What you are asked to do:
Only the pictures should be dropped; every line of the data must come back exactly as written.

Source data:
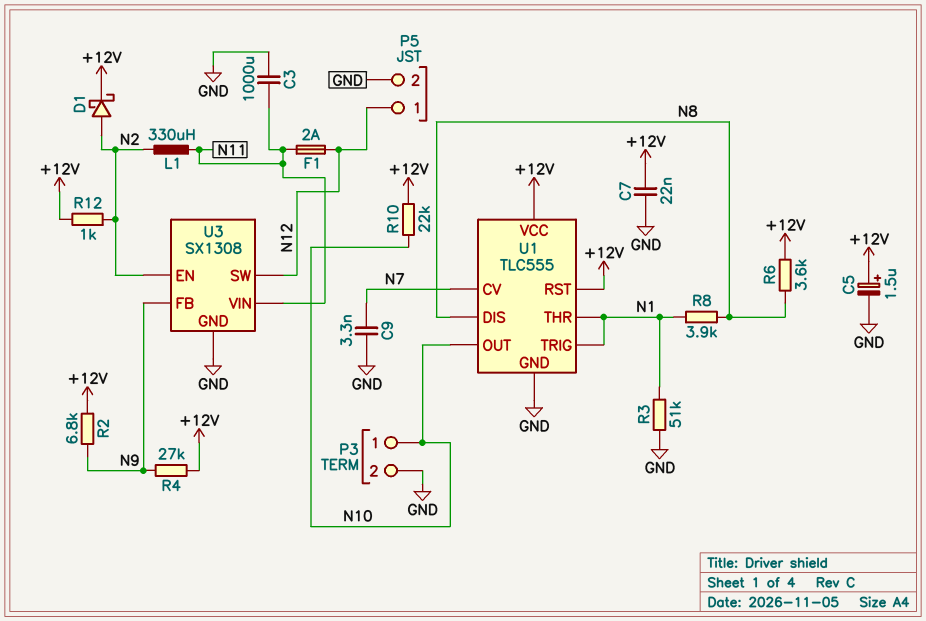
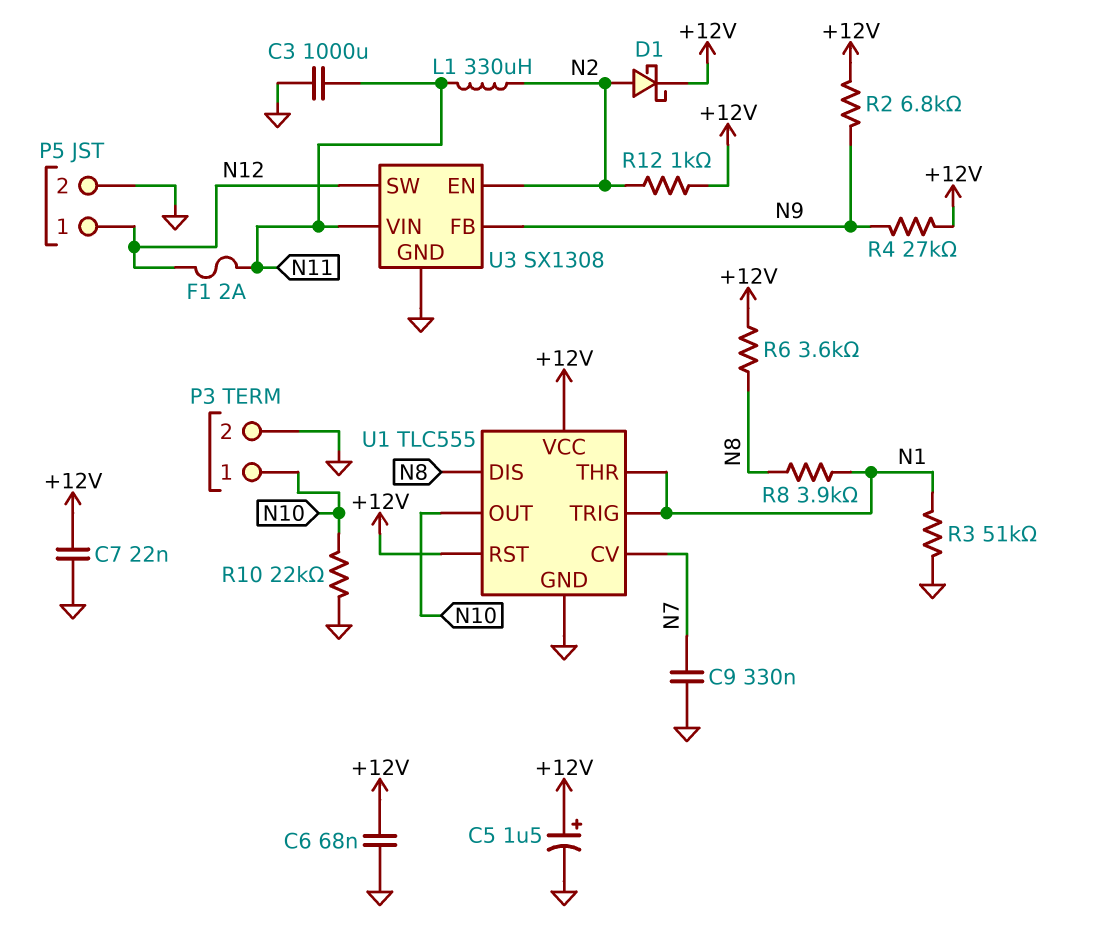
C6: none -> 68nF (+12V, GND)
C9: 3.3nF (GND, N7) -> 330nF (GND, N7)
R10: 22k (+12V, N10) -> 22k (GND, N10)

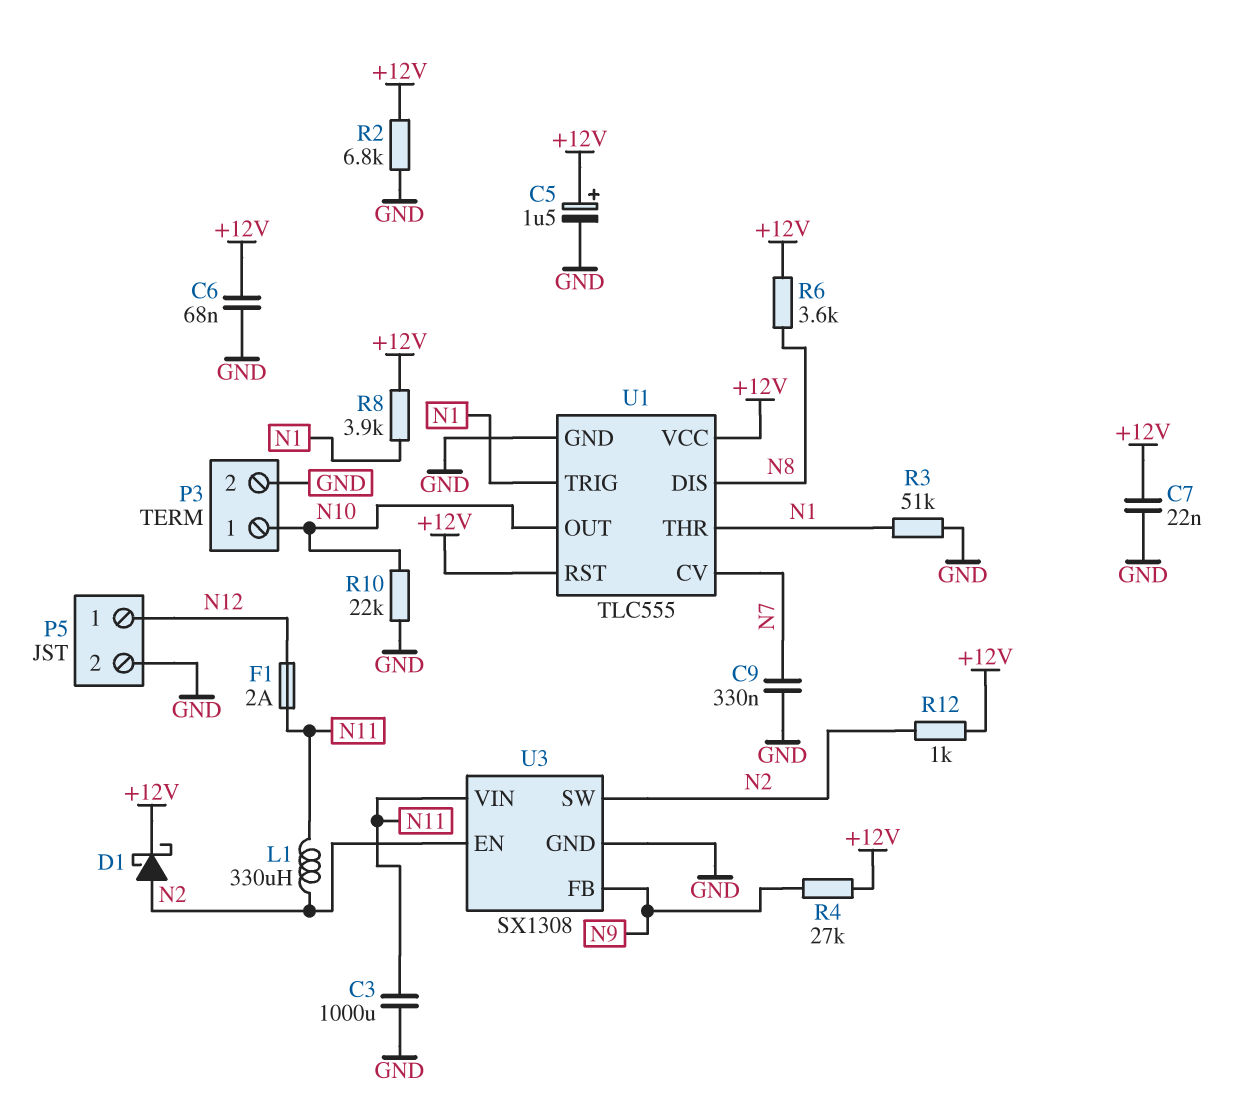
R2: 6.8k (+12V, N9) -> 6.8k (+12V, GND)
R8: 3.9k (N1, N8) -> 3.9k (+12V, N1)
U3 pin SW: N12 -> N2

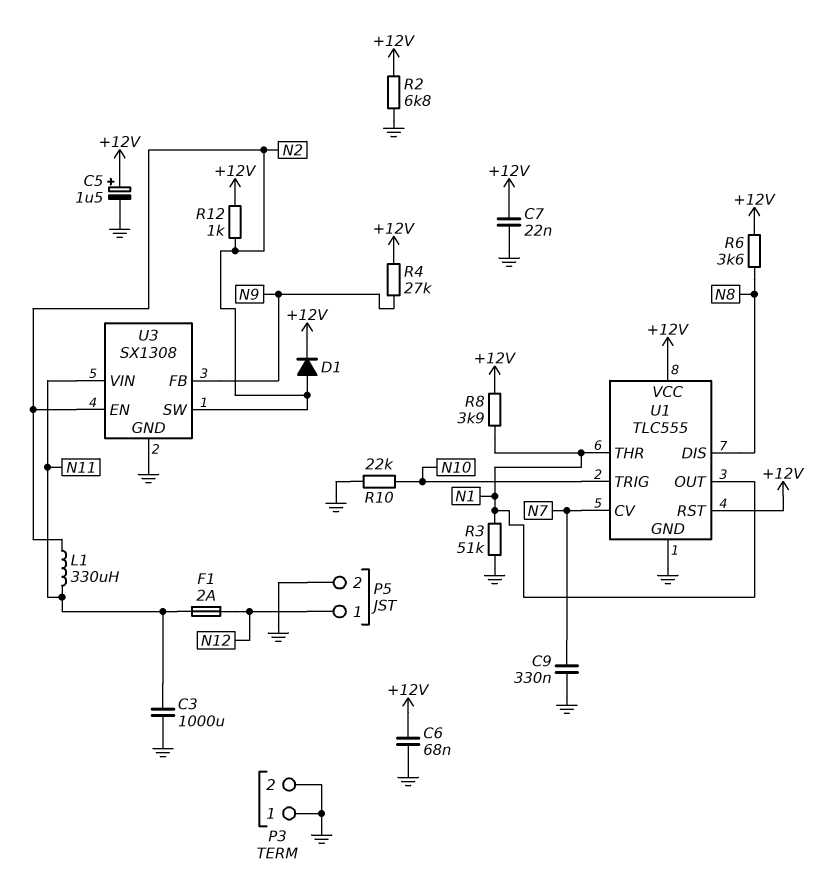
D1: schottky (A N2, K +12V) -> diode (A N2, K +12V)
P3 pin 1: N10 -> GND
U1 pin OUT: N10 -> N1
U1 pin TRIG: N1 -> N10

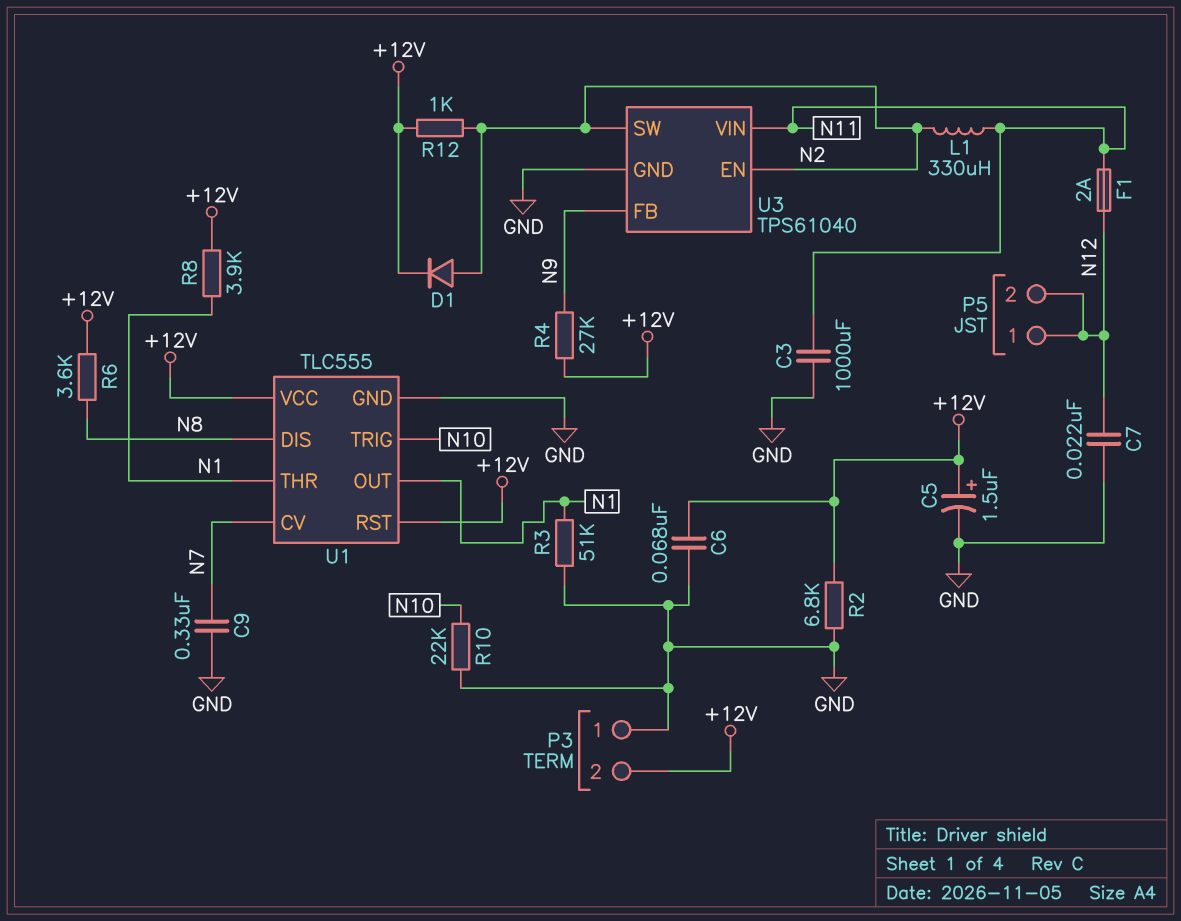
C7: 22nF (+12V, GND) -> 22nF (GND, N12)
P3 pin 2: GND -> +12V
P5 pin 2: GND -> N12
U3: SX1308 -> TPS61040

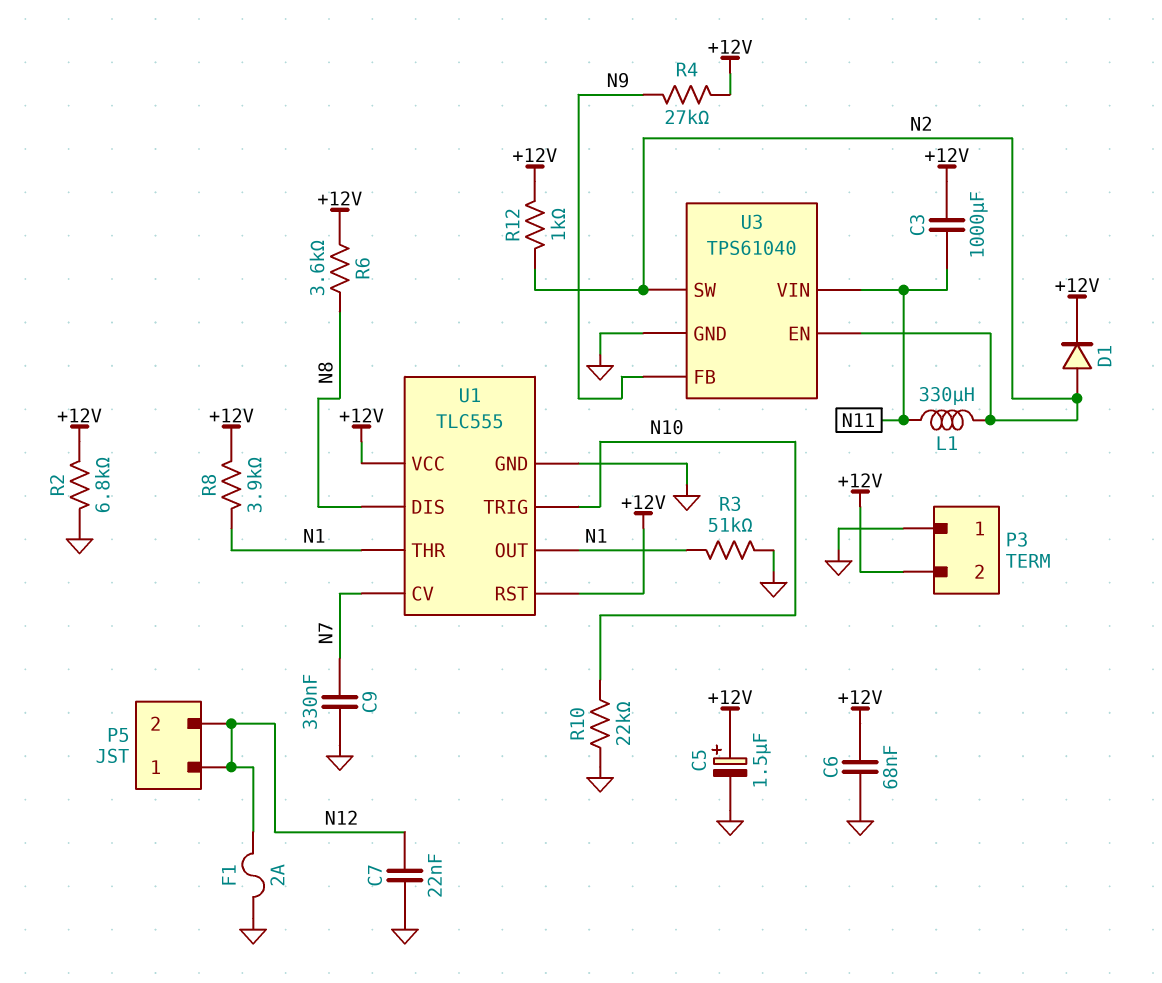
C3: 1000uF (GND, N11) -> 1000uF (+12V, N11)
F1: 2A (N11, N12) -> 2A (GND, N12)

Solution below:
C6: none -> 68nF (+12V, GND)
C9: 3.3nF (GND, N7) -> 330nF (GND, N7)
R10: 22k (+12V, N10) -> 22k (GND, N10)

R2: 6.8k (+12V, N9) -> 6.8k (+12V, GND)
R8: 3.9k (N1, N8) -> 3.9k (+12V, N1)
U3 pin SW: N12 -> N2

D1: schottky (A N2, K +12V) -> diode (A N2, K +12V)
P3 pin 1: N10 -> GND
U1 pin OUT: N10 -> N1
U1 pin TRIG: N1 -> N10

C7: 22nF (+12V, GND) -> 22nF (GND, N12)
P3 pin 2: GND -> +12V
P5 pin 2: GND -> N12
U3: SX1308 -> TPS61040

C3: 1000uF (GND, N11) -> 1000uF (+12V, N11)
F1: 2A (N11, N12) -> 2A (GND, N12)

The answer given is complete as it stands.